#### Aim of the task
The answer should consist solely of the lines from the first one below through the line containing "blue cube: 3 -> 2", copied exactly.

Spatial object tracking data:

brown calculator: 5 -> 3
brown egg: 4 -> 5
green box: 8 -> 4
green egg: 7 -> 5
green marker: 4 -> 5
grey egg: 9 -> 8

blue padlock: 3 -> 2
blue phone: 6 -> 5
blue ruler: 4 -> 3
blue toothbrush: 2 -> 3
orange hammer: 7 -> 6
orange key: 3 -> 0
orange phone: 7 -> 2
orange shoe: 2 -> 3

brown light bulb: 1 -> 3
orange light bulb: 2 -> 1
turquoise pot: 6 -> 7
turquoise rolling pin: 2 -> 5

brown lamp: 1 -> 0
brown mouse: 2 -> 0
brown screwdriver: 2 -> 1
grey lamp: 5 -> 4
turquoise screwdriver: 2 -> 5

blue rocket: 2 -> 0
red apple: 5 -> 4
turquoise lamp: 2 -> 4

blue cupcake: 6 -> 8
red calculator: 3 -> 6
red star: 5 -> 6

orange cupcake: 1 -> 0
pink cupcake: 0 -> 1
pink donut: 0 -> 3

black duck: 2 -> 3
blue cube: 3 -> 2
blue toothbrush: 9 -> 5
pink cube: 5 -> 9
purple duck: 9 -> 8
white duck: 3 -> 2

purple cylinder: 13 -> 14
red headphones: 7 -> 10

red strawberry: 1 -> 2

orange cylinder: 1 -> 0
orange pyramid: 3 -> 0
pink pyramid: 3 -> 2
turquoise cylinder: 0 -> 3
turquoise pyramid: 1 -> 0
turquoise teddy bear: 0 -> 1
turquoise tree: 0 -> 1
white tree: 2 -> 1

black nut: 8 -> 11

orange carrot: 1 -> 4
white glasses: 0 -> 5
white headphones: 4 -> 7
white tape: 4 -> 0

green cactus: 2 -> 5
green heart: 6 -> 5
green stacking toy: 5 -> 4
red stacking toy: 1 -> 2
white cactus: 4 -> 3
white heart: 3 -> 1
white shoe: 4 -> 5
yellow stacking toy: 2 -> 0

#### Answer box
brown calculator: 5 -> 3
brown egg: 4 -> 5
green box: 8 -> 4
green egg: 7 -> 5
green marker: 4 -> 5
grey egg: 9 -> 8

blue padlock: 3 -> 2
blue phone: 6 -> 5
blue ruler: 4 -> 3
blue toothbrush: 2 -> 3
orange hammer: 7 -> 6
orange key: 3 -> 0
orange phone: 7 -> 2
orange shoe: 2 -> 3

brown light bulb: 1 -> 3
orange light bulb: 2 -> 1
turquoise pot: 6 -> 7
turquoise rolling pin: 2 -> 5

brown lamp: 1 -> 0
brown mouse: 2 -> 0
brown screwdriver: 2 -> 1
grey lamp: 5 -> 4
turquoise screwdriver: 2 -> 5

blue rocket: 2 -> 0
red apple: 5 -> 4
turquoise lamp: 2 -> 4

blue cupcake: 6 -> 8
red calculator: 3 -> 6
red star: 5 -> 6

orange cupcake: 1 -> 0
pink cupcake: 0 -> 1
pink donut: 0 -> 3

black duck: 2 -> 3
blue cube: 3 -> 2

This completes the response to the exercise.